═════ DATA FOR PROCESSING ═════
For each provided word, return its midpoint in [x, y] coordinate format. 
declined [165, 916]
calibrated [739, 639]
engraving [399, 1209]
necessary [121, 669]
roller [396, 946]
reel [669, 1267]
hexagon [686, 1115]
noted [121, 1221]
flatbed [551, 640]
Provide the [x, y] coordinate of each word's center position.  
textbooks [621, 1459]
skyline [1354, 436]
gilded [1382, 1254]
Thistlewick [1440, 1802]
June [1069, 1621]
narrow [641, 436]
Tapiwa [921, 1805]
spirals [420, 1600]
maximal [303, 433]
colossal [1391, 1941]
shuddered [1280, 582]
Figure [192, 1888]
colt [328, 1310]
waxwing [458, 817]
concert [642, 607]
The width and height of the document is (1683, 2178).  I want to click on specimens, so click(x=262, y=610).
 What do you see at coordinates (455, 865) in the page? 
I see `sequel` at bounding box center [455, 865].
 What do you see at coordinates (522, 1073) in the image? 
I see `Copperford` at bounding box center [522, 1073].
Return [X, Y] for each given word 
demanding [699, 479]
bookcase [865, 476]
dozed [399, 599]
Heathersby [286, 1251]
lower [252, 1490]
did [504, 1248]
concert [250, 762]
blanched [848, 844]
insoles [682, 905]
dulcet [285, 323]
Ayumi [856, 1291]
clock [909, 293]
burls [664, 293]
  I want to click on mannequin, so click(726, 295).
═════
* **EXERCISE OBJECTIVE**
Reproduce all of the material above verbatim, line by line, without changing anything.

* **TASK SOLUTION**
For each provided word, return its midpoint in [x, y] coordinate format. 
declined [165, 916]
calibrated [739, 639]
engraving [399, 1209]
necessary [121, 669]
roller [396, 946]
reel [669, 1267]
hexagon [686, 1115]
noted [121, 1221]
flatbed [551, 640]
Provide the [x, y] coordinate of each word's center position.  
textbooks [621, 1459]
skyline [1354, 436]
gilded [1382, 1254]
Thistlewick [1440, 1802]
June [1069, 1621]
narrow [641, 436]
Tapiwa [921, 1805]
spirals [420, 1600]
maximal [303, 433]
colossal [1391, 1941]
shuddered [1280, 582]
Figure [192, 1888]
colt [328, 1310]
waxwing [458, 817]
concert [642, 607]
The width and height of the document is (1683, 2178).  I want to click on specimens, so click(x=262, y=610).
 What do you see at coordinates (455, 865) in the page? 
I see `sequel` at bounding box center [455, 865].
 What do you see at coordinates (522, 1073) in the image? 
I see `Copperford` at bounding box center [522, 1073].
Return [X, Y] for each given word 
demanding [699, 479]
bookcase [865, 476]
dozed [399, 599]
Heathersby [286, 1251]
lower [252, 1490]
did [504, 1248]
concert [250, 762]
blanched [848, 844]
insoles [682, 905]
dulcet [285, 323]
Ayumi [856, 1291]
clock [909, 293]
burls [664, 293]
  I want to click on mannequin, so click(726, 295).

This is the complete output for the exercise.